Exercise brief:
Please return every line from the entries that has the string "rectangle" in it.

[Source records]

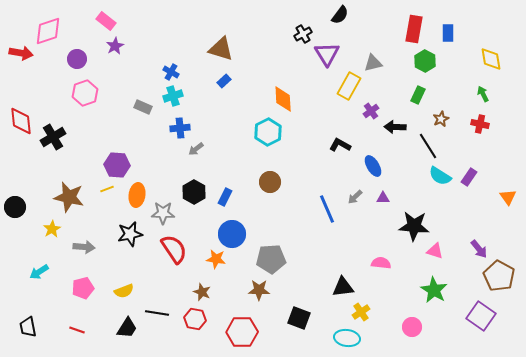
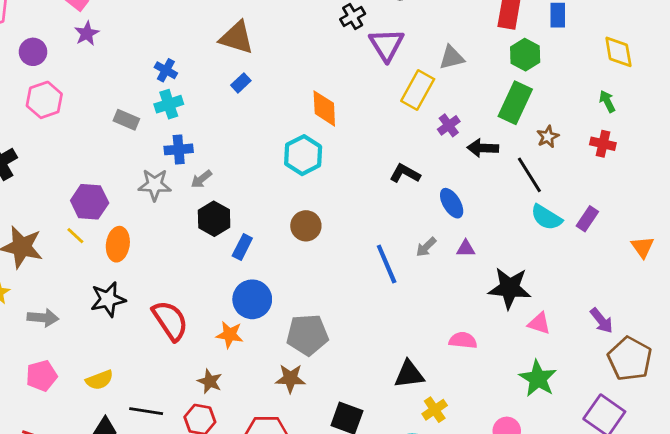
green rectangle: (418, 95) -> (515, 103), size x1.6
yellow line: (107, 189) -> (75, 236), turned 64
black hexagon: (194, 192) -> (214, 219), moved
gray star: (163, 213) -> (155, 185), moved

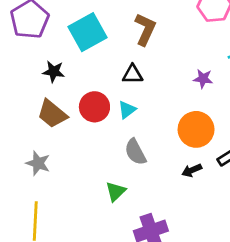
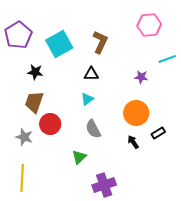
red circle: (94, 107) -> (50, 124), moved
brown trapezoid: (52, 114) -> (34, 102), turned 70
black arrow: (192, 170) -> (133, 142), turned 80

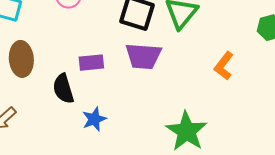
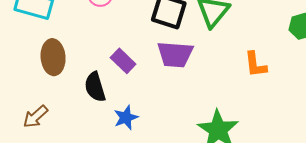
purple rectangle: (91, 63) -> (123, 61), turned 50
orange L-shape: (224, 66) -> (255, 64), turned -44

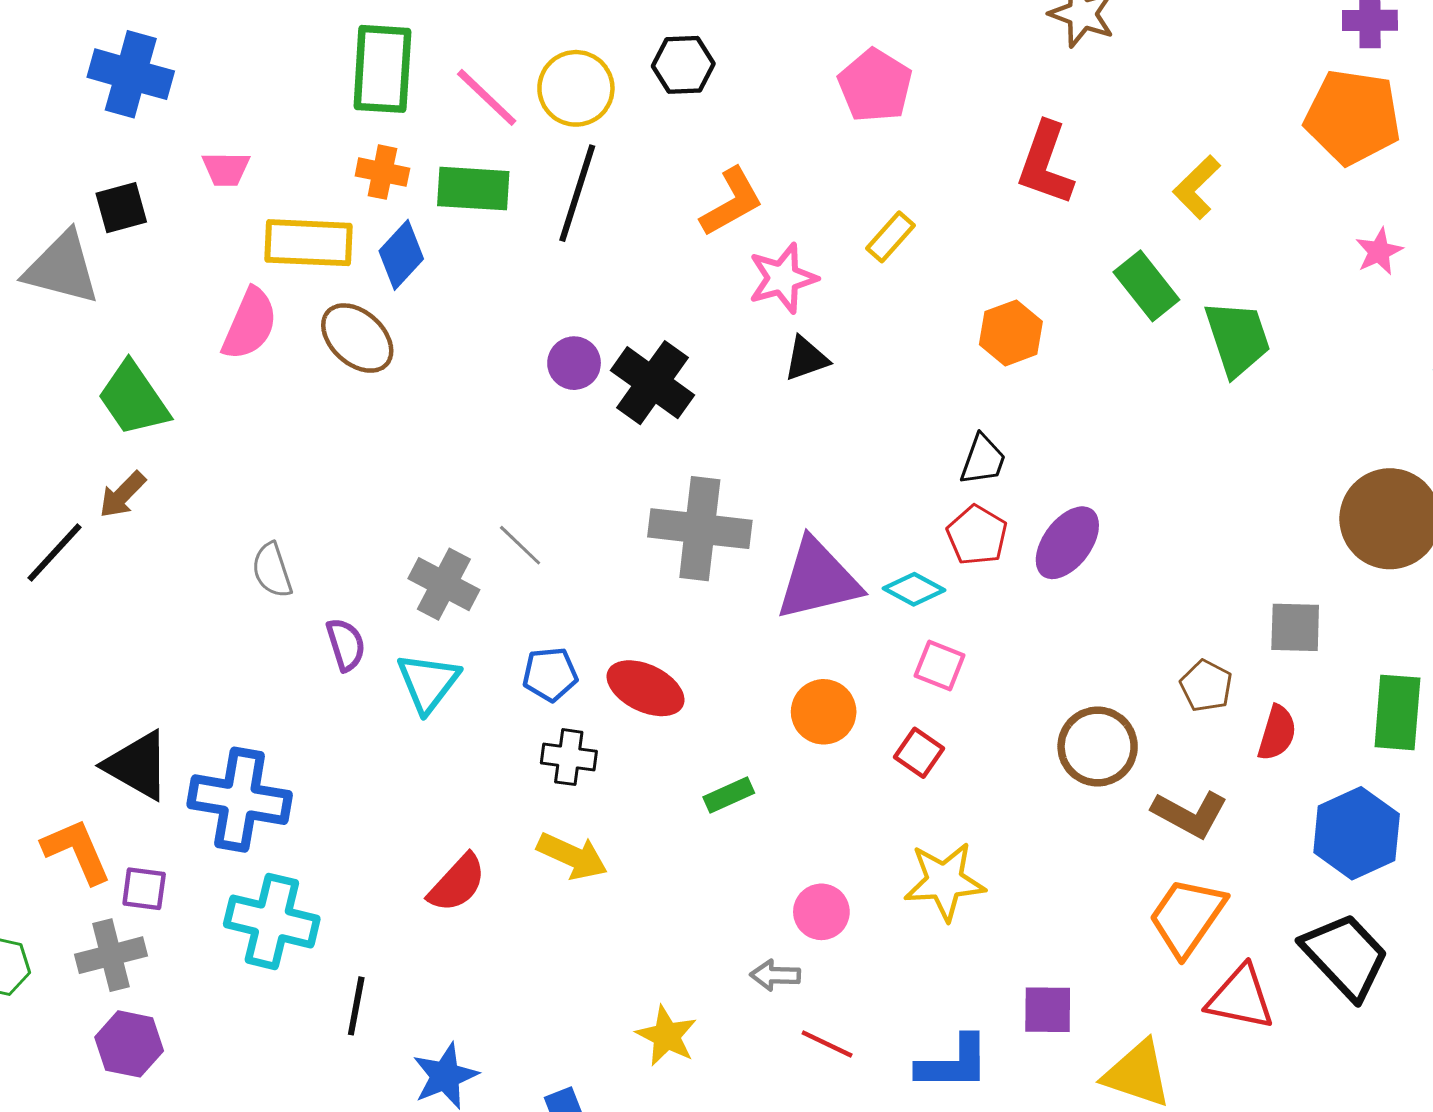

Response to this task:
green rectangle: (418, 95) -> (515, 103), size x1.6
purple rectangle: (91, 63) -> (123, 61), turned 50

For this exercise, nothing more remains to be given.